■ **Exercise objective**
Among the entries, find the lines with the string "slope" and copy them.

■ **Data to use**
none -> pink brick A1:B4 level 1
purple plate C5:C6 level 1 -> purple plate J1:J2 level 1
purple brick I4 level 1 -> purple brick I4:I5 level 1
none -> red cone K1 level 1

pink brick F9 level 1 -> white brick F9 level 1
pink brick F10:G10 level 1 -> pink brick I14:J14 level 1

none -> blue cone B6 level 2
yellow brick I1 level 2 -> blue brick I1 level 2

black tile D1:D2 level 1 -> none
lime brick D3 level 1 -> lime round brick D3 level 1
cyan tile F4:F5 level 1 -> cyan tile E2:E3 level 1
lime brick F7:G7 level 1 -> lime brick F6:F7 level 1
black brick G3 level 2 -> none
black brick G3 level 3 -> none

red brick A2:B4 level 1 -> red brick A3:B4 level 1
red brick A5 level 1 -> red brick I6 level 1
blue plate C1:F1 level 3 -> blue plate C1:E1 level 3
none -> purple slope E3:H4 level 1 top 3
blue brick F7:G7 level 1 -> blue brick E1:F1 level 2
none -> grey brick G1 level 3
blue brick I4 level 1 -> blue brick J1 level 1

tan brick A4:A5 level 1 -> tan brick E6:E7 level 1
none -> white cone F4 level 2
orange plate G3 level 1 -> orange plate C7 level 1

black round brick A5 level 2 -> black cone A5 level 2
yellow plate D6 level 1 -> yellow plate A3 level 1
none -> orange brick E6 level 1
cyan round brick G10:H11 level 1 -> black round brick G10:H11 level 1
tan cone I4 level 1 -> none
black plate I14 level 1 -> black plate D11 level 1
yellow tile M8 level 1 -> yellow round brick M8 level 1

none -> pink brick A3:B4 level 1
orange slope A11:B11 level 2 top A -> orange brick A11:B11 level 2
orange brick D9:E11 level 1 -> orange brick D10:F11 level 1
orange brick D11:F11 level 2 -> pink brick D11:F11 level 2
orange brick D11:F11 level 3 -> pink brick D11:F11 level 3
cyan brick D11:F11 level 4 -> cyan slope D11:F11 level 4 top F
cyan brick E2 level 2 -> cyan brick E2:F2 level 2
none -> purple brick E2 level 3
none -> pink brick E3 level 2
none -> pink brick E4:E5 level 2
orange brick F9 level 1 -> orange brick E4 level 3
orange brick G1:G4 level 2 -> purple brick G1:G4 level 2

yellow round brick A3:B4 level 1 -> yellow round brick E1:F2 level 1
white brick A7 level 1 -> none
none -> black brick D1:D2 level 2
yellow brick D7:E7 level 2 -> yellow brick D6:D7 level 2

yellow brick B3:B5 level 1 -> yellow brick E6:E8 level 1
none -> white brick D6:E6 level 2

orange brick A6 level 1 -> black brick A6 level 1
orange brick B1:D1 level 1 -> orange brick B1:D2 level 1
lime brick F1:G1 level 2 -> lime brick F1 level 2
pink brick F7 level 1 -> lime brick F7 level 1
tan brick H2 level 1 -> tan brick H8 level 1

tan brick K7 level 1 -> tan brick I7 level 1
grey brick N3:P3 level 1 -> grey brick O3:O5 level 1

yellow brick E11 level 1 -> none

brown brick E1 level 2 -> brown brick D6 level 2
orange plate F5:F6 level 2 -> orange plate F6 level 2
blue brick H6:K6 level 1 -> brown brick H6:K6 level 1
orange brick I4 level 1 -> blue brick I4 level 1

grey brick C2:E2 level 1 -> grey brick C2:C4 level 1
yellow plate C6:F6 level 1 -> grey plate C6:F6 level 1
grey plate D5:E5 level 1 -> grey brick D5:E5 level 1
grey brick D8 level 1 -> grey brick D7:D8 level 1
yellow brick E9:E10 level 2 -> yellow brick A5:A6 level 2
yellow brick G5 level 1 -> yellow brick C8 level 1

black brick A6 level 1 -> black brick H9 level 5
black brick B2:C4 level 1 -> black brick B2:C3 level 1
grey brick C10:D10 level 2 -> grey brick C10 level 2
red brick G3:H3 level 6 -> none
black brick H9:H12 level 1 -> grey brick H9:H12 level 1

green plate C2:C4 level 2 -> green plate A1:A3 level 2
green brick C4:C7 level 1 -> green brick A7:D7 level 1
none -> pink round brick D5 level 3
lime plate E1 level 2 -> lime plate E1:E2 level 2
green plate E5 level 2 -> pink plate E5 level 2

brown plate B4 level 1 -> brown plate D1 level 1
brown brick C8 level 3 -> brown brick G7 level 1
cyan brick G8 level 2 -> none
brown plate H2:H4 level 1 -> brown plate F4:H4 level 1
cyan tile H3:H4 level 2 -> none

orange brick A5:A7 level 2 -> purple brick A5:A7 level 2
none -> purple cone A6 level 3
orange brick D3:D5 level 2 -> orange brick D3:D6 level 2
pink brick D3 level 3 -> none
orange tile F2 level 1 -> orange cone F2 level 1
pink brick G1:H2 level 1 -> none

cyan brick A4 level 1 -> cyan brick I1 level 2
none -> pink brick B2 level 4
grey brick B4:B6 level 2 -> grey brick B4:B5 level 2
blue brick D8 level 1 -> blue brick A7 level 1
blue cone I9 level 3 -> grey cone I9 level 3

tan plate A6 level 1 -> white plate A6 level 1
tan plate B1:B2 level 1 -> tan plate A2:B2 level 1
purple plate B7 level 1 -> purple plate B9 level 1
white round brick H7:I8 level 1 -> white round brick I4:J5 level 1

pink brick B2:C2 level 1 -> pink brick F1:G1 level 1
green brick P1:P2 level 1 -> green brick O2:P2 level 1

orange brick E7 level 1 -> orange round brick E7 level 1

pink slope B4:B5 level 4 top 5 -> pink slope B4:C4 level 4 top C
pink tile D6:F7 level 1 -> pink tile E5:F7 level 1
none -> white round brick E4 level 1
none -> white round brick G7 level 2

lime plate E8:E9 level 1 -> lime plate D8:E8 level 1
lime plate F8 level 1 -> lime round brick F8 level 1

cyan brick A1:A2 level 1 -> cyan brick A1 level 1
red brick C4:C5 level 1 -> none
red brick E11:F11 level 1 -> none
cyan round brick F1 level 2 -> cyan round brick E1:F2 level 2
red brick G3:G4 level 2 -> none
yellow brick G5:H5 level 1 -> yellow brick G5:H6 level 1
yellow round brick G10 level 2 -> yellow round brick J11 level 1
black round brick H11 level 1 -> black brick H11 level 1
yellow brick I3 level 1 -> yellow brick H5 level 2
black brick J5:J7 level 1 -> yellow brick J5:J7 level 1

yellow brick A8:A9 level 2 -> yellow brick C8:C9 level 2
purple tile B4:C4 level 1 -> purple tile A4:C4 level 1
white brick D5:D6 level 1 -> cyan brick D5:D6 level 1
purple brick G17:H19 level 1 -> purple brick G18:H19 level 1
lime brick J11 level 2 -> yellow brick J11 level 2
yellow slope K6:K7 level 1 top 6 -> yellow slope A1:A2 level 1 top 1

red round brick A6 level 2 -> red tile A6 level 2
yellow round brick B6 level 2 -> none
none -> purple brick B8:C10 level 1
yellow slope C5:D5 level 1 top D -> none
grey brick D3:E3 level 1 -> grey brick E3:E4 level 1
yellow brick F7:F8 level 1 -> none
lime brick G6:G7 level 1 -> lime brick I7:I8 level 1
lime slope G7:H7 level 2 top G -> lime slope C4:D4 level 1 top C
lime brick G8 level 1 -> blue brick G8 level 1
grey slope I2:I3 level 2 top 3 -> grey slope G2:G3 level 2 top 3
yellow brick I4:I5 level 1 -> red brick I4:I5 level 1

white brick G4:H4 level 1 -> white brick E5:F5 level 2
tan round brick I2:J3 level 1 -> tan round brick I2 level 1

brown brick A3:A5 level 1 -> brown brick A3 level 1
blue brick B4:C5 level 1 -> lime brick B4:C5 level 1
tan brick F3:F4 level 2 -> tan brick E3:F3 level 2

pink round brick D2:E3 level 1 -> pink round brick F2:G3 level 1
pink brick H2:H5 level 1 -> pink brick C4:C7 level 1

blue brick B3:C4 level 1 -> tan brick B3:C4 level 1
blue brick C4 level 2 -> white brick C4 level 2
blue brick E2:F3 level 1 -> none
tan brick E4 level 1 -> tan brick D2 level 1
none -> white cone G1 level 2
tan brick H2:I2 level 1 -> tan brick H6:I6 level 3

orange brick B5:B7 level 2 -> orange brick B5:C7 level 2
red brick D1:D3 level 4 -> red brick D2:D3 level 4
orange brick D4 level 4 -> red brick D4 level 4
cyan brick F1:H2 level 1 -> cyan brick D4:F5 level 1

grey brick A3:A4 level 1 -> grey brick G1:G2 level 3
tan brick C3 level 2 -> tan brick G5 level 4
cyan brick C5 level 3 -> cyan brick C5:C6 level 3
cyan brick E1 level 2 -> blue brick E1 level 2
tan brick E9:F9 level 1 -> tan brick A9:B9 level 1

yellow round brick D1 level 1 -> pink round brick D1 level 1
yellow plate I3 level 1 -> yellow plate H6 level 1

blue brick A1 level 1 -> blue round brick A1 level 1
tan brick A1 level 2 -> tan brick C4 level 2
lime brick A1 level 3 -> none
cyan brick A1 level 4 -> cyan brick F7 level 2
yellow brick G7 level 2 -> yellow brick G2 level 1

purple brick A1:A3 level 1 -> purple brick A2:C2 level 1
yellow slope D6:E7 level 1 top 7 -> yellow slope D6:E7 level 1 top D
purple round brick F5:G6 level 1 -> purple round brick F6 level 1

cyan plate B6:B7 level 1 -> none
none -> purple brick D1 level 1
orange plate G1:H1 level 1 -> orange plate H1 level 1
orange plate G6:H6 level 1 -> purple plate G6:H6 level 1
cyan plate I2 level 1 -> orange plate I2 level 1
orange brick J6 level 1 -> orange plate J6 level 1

■ **Response**
none -> purple slope E3:H4 level 1 top 3
orange slope A11:B11 level 2 top A -> orange brick A11:B11 level 2
cyan brick D11:F11 level 4 -> cyan slope D11:F11 level 4 top F
pink slope B4:B5 level 4 top 5 -> pink slope B4:C4 level 4 top C
yellow slope K6:K7 level 1 top 6 -> yellow slope A1:A2 level 1 top 1
yellow slope C5:D5 level 1 top D -> none
lime slope G7:H7 level 2 top G -> lime slope C4:D4 level 1 top C
grey slope I2:I3 level 2 top 3 -> grey slope G2:G3 level 2 top 3
yellow slope D6:E7 level 1 top 7 -> yellow slope D6:E7 level 1 top D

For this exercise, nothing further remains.